-- WHAT TO WORK ON --
Output the data below exactly, images excluded.

-- GIVEN INFORMATION --
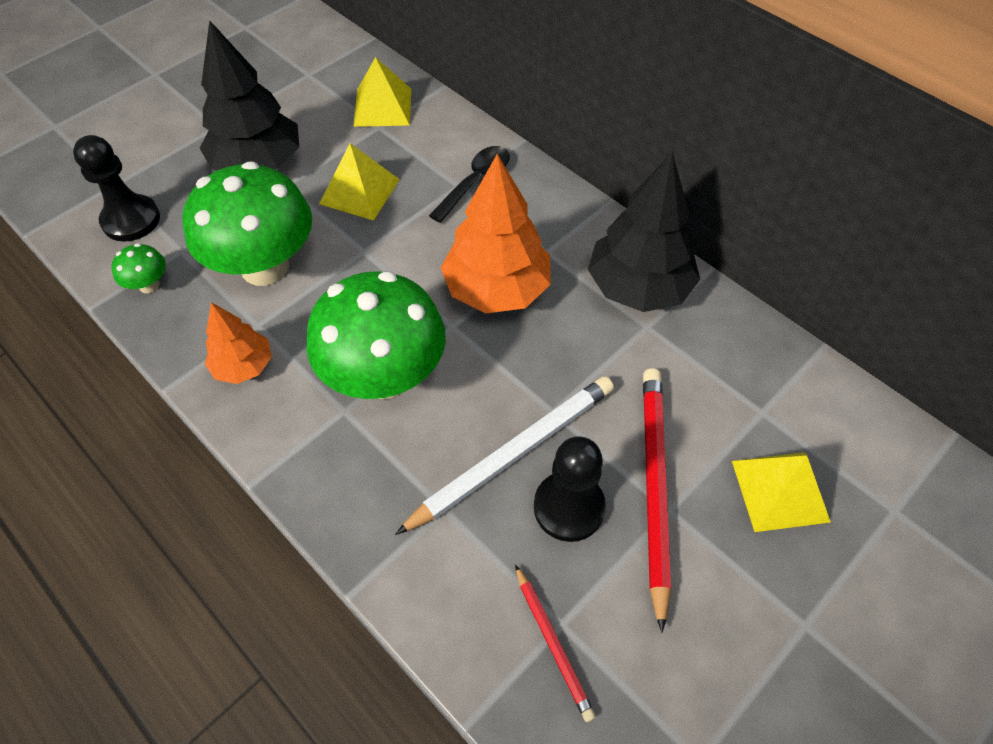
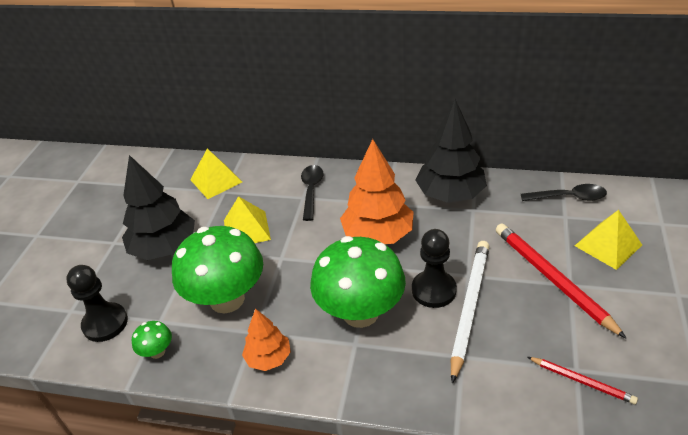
camera: 30 degrees left, 15 degrees down
(569, 507) = (523, 314): black pawn -> black pawn (433, 290)
(797, 388) = (569, 197): none -> black spoon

-- TASK SOLUTION --
camera: 30 degrees left, 15 degrees down
(569, 507) = (523, 314): black pawn -> black pawn (433, 290)
(797, 388) = (569, 197): none -> black spoon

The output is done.